| Job item |
Below is some data. Retype exactly the lines starting at the one with "(441, 442) = (397, 307): purple" and ending at the one with "(368, 219) = (500, 623): yellow".

________________________

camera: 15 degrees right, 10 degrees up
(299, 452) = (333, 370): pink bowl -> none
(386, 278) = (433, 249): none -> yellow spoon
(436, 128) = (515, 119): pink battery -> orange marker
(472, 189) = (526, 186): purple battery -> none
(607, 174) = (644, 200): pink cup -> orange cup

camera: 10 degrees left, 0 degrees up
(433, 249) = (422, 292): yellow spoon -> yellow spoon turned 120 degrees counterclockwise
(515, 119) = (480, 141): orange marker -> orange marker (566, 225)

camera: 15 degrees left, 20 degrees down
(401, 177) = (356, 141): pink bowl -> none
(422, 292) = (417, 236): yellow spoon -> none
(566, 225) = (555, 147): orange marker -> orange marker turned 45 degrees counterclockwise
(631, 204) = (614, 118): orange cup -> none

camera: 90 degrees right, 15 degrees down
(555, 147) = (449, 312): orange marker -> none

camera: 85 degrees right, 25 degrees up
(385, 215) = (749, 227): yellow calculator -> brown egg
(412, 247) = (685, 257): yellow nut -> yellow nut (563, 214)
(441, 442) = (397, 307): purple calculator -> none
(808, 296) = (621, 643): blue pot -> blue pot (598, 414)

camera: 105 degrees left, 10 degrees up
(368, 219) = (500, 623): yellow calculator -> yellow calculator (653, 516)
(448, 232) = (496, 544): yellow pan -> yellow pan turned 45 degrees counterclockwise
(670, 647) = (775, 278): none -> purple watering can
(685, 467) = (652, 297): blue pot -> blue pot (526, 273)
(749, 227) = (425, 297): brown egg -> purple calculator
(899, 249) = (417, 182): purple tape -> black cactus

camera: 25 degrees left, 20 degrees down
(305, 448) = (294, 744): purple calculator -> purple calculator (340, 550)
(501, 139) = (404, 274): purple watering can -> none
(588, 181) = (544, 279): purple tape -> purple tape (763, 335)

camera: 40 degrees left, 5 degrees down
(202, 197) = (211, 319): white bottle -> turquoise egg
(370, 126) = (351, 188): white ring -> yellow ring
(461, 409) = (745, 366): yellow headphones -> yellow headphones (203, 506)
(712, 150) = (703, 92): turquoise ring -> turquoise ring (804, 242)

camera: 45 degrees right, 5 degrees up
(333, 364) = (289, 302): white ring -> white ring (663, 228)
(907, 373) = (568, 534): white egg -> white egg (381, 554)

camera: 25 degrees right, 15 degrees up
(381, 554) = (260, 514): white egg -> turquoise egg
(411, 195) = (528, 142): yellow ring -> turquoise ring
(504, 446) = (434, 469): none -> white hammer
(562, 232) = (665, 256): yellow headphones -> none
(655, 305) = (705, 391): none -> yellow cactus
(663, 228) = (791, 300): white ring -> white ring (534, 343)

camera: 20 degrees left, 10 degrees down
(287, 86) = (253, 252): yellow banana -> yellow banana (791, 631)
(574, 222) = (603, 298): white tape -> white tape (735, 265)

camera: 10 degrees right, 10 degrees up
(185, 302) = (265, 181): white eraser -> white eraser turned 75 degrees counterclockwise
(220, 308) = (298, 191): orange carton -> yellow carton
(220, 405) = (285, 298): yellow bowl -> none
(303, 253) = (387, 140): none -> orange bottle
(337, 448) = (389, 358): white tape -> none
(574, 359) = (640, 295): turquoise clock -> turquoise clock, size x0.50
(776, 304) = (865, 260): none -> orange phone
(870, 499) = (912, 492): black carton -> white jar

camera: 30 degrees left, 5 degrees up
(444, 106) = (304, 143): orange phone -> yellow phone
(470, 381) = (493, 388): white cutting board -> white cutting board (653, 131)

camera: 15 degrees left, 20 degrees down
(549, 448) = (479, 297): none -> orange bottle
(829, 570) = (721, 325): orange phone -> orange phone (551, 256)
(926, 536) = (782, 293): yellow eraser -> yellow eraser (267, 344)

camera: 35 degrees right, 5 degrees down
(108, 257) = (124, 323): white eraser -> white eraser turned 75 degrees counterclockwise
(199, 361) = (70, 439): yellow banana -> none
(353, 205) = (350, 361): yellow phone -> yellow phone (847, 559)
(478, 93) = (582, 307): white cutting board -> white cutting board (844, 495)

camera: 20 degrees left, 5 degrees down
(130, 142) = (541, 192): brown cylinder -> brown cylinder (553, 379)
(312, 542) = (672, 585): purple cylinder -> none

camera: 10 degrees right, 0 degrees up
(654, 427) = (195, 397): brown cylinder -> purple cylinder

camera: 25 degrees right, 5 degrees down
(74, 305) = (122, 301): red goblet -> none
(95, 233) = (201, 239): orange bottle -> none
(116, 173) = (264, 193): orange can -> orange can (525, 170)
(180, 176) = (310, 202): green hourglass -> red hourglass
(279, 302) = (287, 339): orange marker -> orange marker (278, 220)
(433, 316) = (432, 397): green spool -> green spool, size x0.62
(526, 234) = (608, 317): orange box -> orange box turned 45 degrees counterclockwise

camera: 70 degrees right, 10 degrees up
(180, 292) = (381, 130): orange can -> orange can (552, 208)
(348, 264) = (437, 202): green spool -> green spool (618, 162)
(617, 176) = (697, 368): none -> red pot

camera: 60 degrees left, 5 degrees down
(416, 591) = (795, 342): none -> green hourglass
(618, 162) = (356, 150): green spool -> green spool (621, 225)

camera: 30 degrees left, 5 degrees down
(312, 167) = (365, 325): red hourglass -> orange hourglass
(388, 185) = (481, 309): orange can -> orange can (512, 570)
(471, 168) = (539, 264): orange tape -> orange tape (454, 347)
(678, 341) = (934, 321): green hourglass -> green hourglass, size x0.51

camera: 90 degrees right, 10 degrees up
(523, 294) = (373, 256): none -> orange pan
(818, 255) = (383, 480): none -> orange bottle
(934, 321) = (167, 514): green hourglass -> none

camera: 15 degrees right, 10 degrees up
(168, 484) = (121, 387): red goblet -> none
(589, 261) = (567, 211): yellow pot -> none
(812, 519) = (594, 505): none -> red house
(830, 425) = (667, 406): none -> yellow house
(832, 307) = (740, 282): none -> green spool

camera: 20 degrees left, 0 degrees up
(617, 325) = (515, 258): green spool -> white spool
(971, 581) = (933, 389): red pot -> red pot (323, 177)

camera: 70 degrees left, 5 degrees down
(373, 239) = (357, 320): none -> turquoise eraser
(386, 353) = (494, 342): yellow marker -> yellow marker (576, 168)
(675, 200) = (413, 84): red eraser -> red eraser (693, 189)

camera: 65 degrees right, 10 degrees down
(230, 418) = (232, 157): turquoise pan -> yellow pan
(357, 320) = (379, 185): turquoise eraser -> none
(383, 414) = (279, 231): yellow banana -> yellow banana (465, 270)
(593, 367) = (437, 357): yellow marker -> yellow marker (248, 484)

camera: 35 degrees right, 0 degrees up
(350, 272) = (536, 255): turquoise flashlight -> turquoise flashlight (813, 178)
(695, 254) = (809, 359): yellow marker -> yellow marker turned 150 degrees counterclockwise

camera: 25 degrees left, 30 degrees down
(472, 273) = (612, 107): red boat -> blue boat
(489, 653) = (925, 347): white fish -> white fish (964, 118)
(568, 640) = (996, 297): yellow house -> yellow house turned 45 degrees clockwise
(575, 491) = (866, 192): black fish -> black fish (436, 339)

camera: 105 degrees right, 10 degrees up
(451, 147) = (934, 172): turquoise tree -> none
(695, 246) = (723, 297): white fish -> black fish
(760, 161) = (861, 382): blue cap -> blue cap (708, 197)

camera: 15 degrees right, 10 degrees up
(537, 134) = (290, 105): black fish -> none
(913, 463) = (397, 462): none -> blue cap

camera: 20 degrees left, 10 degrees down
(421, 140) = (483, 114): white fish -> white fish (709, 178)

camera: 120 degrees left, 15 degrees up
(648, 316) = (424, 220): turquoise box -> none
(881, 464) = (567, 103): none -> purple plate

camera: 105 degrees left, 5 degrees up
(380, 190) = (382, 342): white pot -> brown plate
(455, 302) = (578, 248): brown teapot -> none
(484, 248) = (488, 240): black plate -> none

________________________

| Solution for this task |
(441, 442) = (397, 307): purple calculator -> none
(808, 296) = (621, 643): blue pot -> blue pot (598, 414)

camera: 105 degrees left, 10 degrees up
(368, 219) = (500, 623): yellow calculator -> yellow calculator (653, 516)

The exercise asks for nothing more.